Exercise aim: Set every line of the data down again exactly, and keep the pictures out.

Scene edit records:
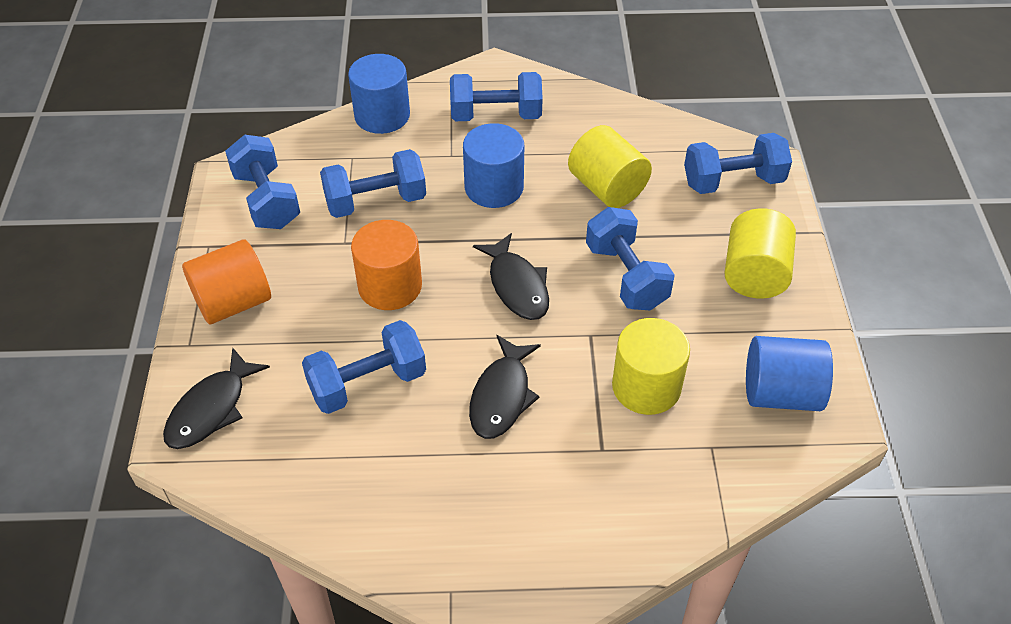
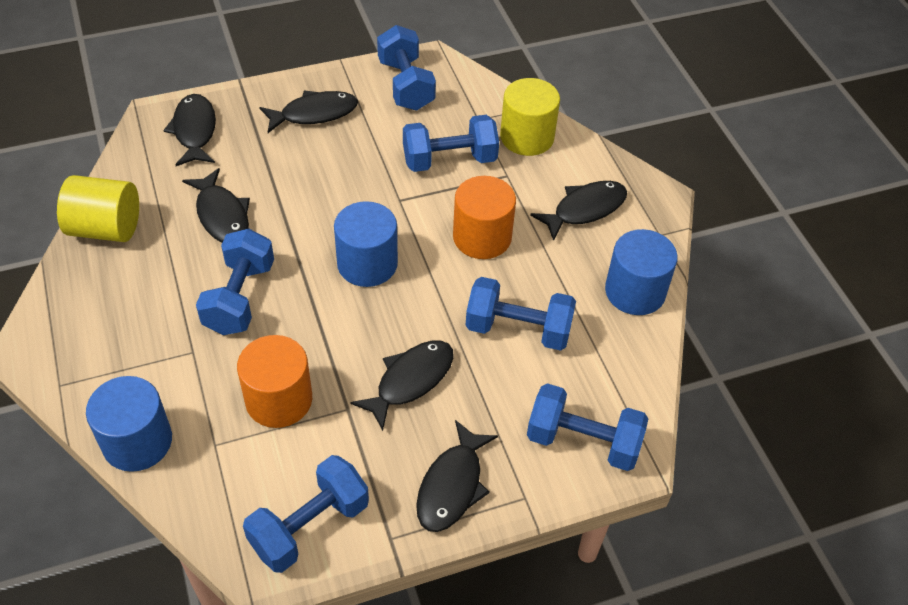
black fish: 3 -> 6
yellow cylinder: 3 -> 2

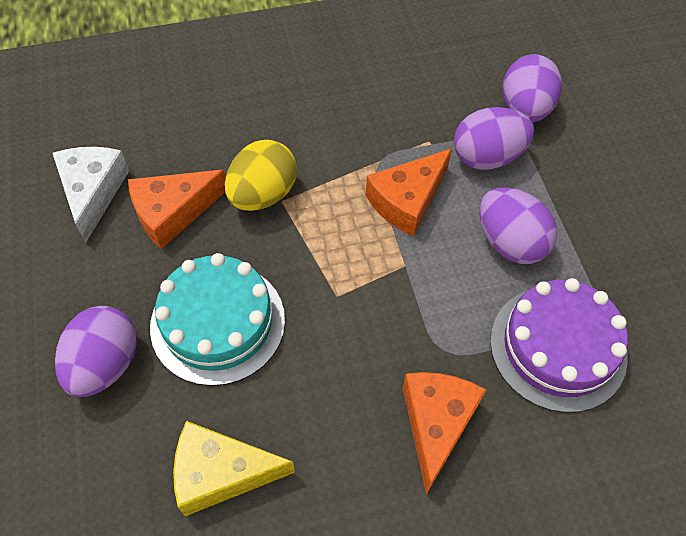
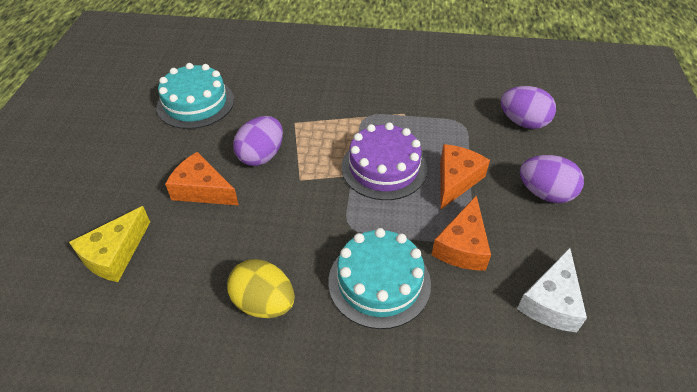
purple egg: 4 -> 3
turquoise cake: 1 -> 2

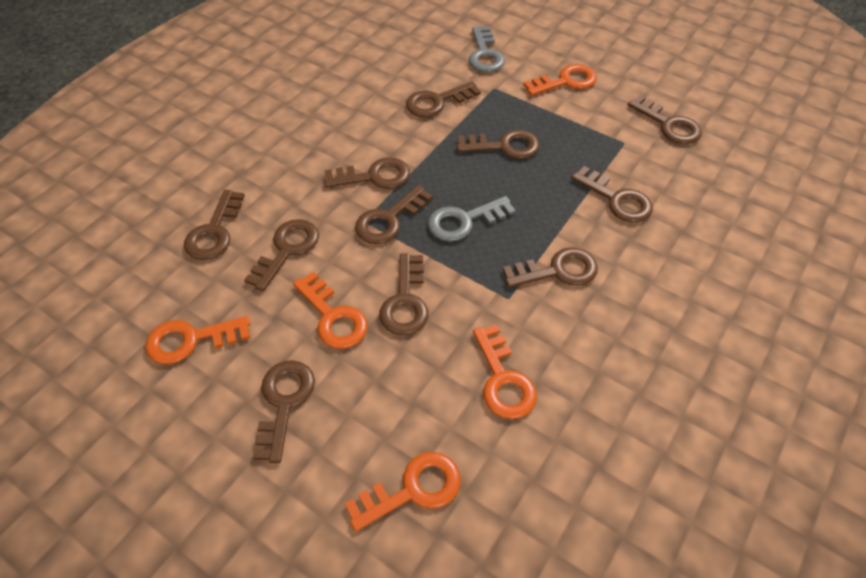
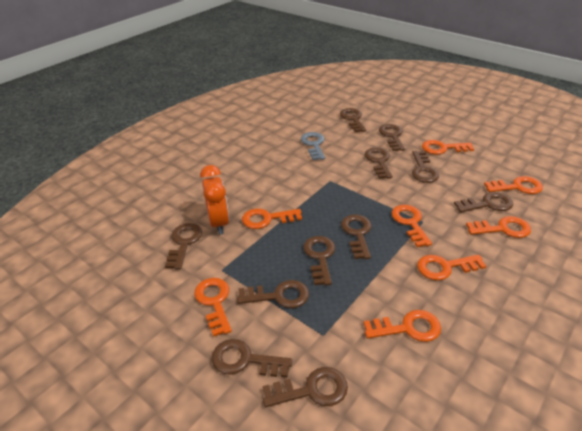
grey key: 2 -> 1
orange clock: 0 -> 1
orange key: 5 -> 8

Output for this exercise:
black fish: 3 -> 6
yellow cylinder: 3 -> 2

purple egg: 4 -> 3
turquoise cake: 1 -> 2

grey key: 2 -> 1
orange clock: 0 -> 1
orange key: 5 -> 8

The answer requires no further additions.